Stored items
*****

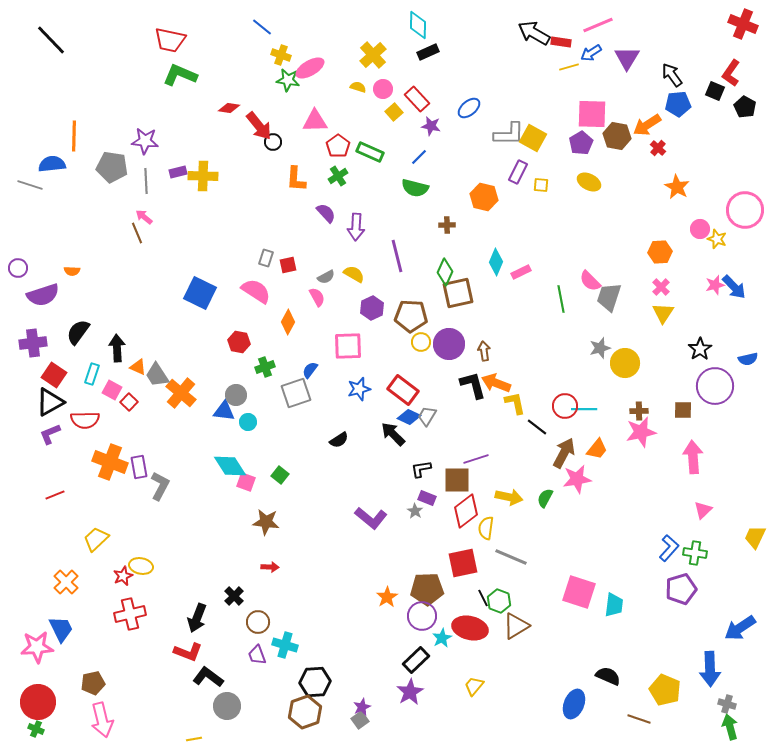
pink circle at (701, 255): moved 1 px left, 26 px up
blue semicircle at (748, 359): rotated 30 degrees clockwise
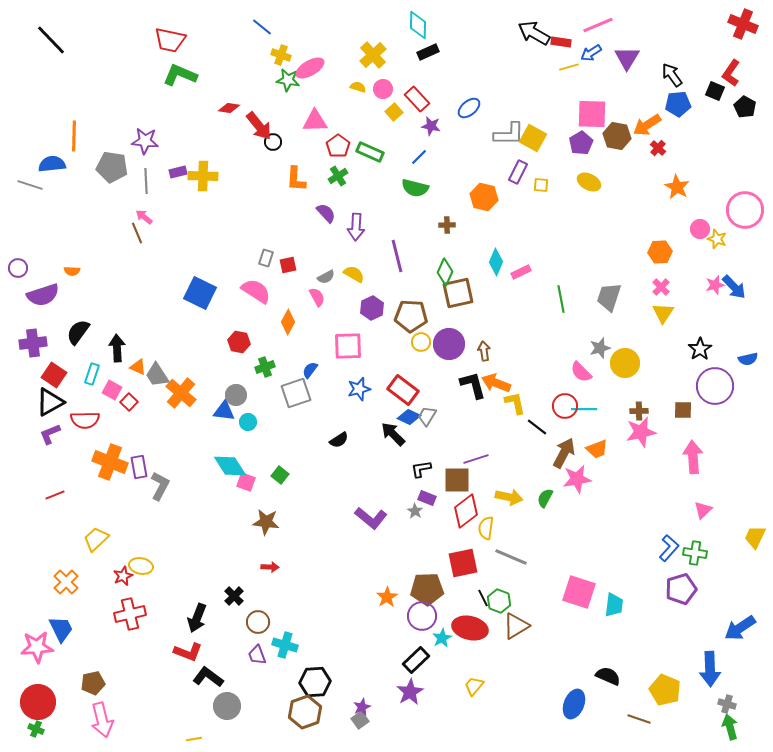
pink semicircle at (590, 281): moved 9 px left, 91 px down
orange trapezoid at (597, 449): rotated 30 degrees clockwise
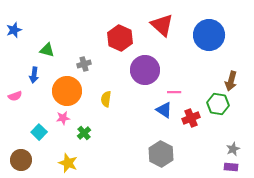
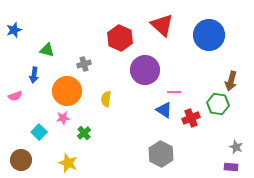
gray star: moved 3 px right, 2 px up; rotated 24 degrees counterclockwise
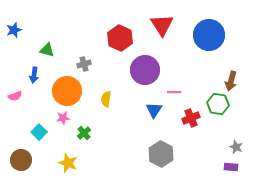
red triangle: rotated 15 degrees clockwise
blue triangle: moved 10 px left; rotated 30 degrees clockwise
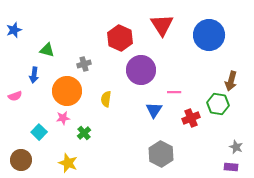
purple circle: moved 4 px left
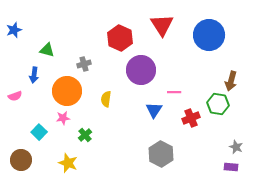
green cross: moved 1 px right, 2 px down
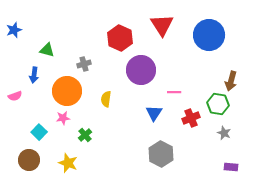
blue triangle: moved 3 px down
gray star: moved 12 px left, 14 px up
brown circle: moved 8 px right
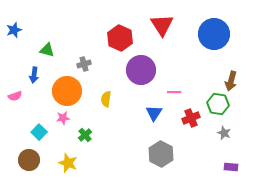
blue circle: moved 5 px right, 1 px up
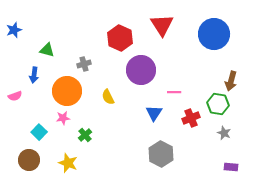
yellow semicircle: moved 2 px right, 2 px up; rotated 35 degrees counterclockwise
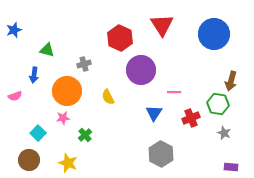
cyan square: moved 1 px left, 1 px down
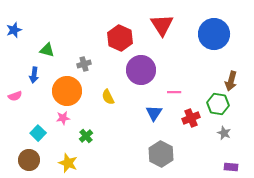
green cross: moved 1 px right, 1 px down
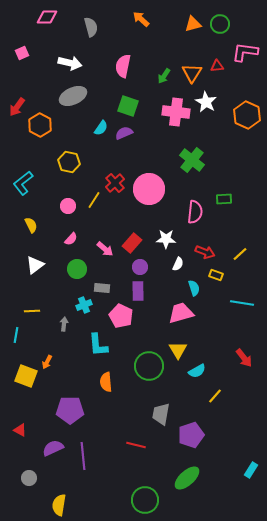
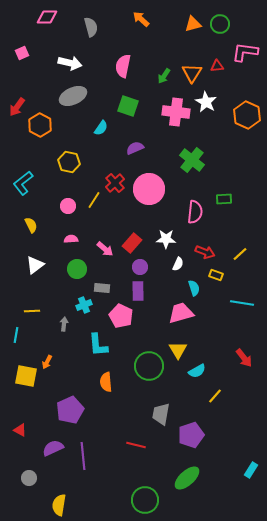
purple semicircle at (124, 133): moved 11 px right, 15 px down
pink semicircle at (71, 239): rotated 136 degrees counterclockwise
yellow square at (26, 376): rotated 10 degrees counterclockwise
purple pentagon at (70, 410): rotated 24 degrees counterclockwise
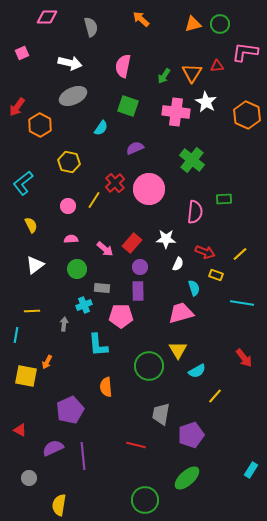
pink pentagon at (121, 316): rotated 25 degrees counterclockwise
orange semicircle at (106, 382): moved 5 px down
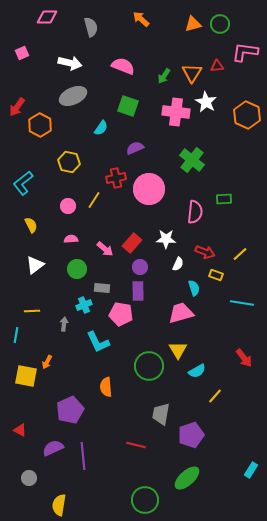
pink semicircle at (123, 66): rotated 100 degrees clockwise
red cross at (115, 183): moved 1 px right, 5 px up; rotated 30 degrees clockwise
pink pentagon at (121, 316): moved 2 px up; rotated 10 degrees clockwise
cyan L-shape at (98, 345): moved 3 px up; rotated 20 degrees counterclockwise
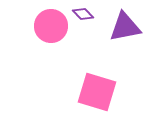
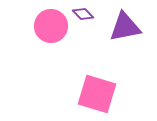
pink square: moved 2 px down
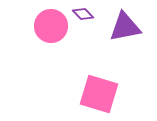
pink square: moved 2 px right
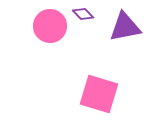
pink circle: moved 1 px left
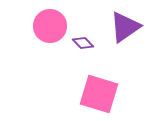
purple diamond: moved 29 px down
purple triangle: rotated 24 degrees counterclockwise
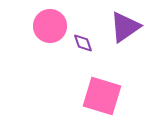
purple diamond: rotated 25 degrees clockwise
pink square: moved 3 px right, 2 px down
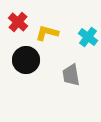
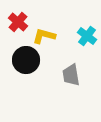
yellow L-shape: moved 3 px left, 3 px down
cyan cross: moved 1 px left, 1 px up
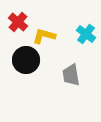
cyan cross: moved 1 px left, 2 px up
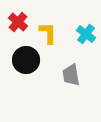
yellow L-shape: moved 4 px right, 3 px up; rotated 75 degrees clockwise
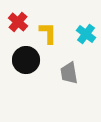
gray trapezoid: moved 2 px left, 2 px up
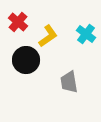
yellow L-shape: moved 3 px down; rotated 55 degrees clockwise
gray trapezoid: moved 9 px down
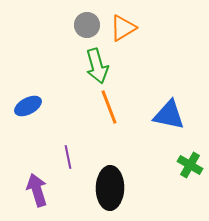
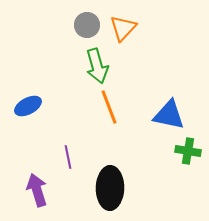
orange triangle: rotated 16 degrees counterclockwise
green cross: moved 2 px left, 14 px up; rotated 20 degrees counterclockwise
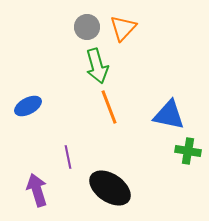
gray circle: moved 2 px down
black ellipse: rotated 57 degrees counterclockwise
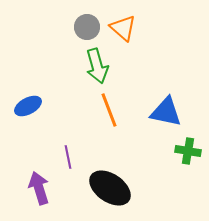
orange triangle: rotated 32 degrees counterclockwise
orange line: moved 3 px down
blue triangle: moved 3 px left, 3 px up
purple arrow: moved 2 px right, 2 px up
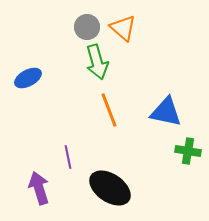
green arrow: moved 4 px up
blue ellipse: moved 28 px up
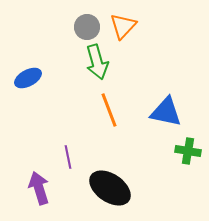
orange triangle: moved 2 px up; rotated 32 degrees clockwise
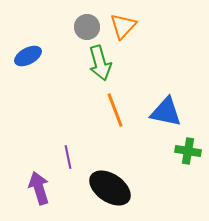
green arrow: moved 3 px right, 1 px down
blue ellipse: moved 22 px up
orange line: moved 6 px right
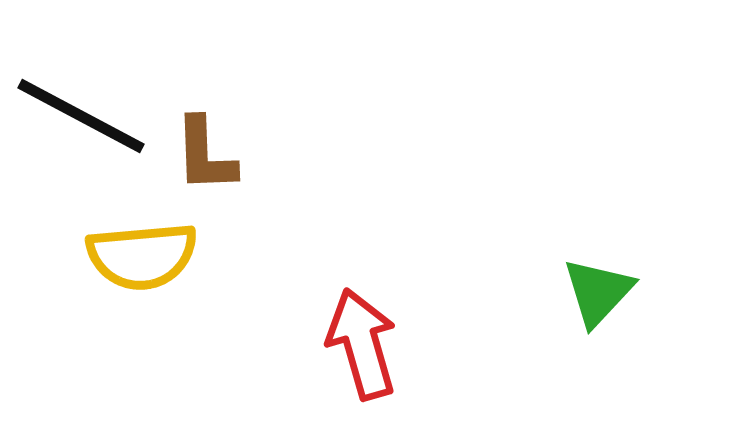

*****

Problem to work on
Copy the rows above without changes, from the line with "pink square: moved 2 px right" up to and including the line with "black ellipse: rotated". Leave out the pictures.

Solution
pink square: moved 2 px right
pink circle: moved 1 px left
purple diamond: moved 29 px down
purple triangle: rotated 24 degrees counterclockwise
purple diamond: rotated 25 degrees clockwise
pink square: moved 3 px right, 2 px down
yellow L-shape: moved 3 px left, 3 px down
cyan cross: moved 1 px left, 1 px up
cyan cross: moved 1 px left, 2 px up
yellow L-shape: moved 4 px right, 3 px up; rotated 75 degrees clockwise
gray trapezoid: moved 2 px left, 2 px up
yellow L-shape: moved 3 px down; rotated 55 degrees clockwise
gray trapezoid: moved 9 px down
orange triangle: rotated 16 degrees counterclockwise
green cross: moved 2 px left, 14 px up; rotated 20 degrees counterclockwise
gray circle: moved 2 px down
black ellipse: rotated 57 degrees counterclockwise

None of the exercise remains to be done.